Aim
Copy out, word for word, the rows from the one containing "red line at" through the final row.

Information shown
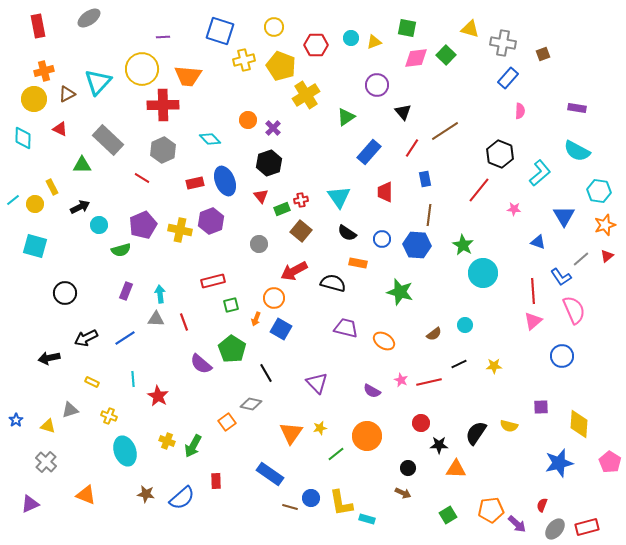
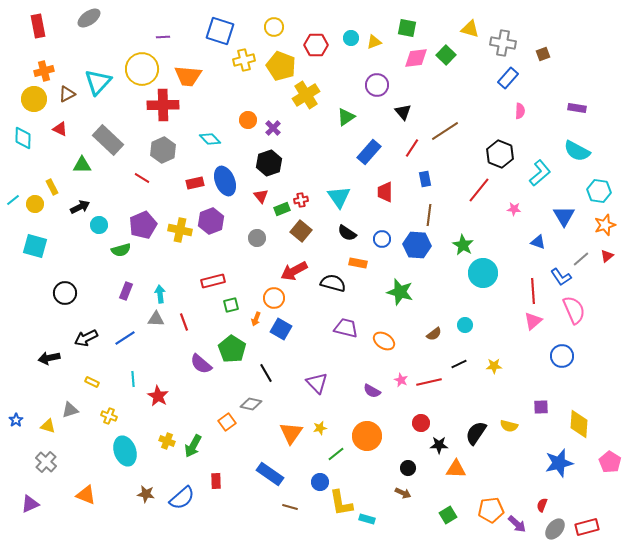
gray circle at (259, 244): moved 2 px left, 6 px up
blue circle at (311, 498): moved 9 px right, 16 px up
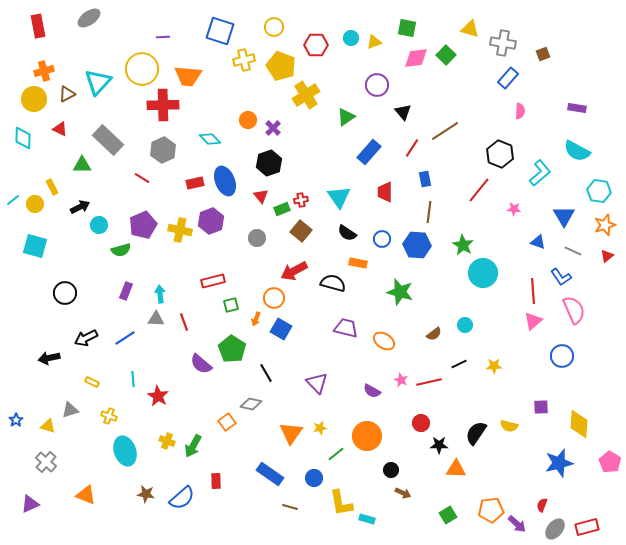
brown line at (429, 215): moved 3 px up
gray line at (581, 259): moved 8 px left, 8 px up; rotated 66 degrees clockwise
black circle at (408, 468): moved 17 px left, 2 px down
blue circle at (320, 482): moved 6 px left, 4 px up
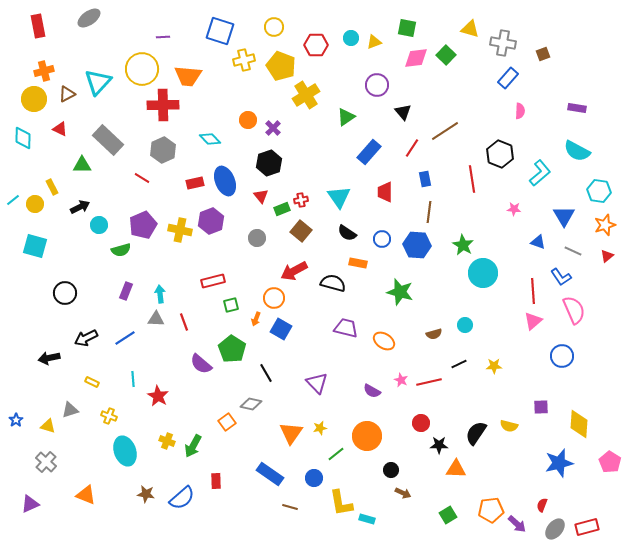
red line at (479, 190): moved 7 px left, 11 px up; rotated 48 degrees counterclockwise
brown semicircle at (434, 334): rotated 21 degrees clockwise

Correct answer
red line at (479, 190): moved 7 px left, 11 px up; rotated 48 degrees counterclockwise
brown semicircle at (434, 334): rotated 21 degrees clockwise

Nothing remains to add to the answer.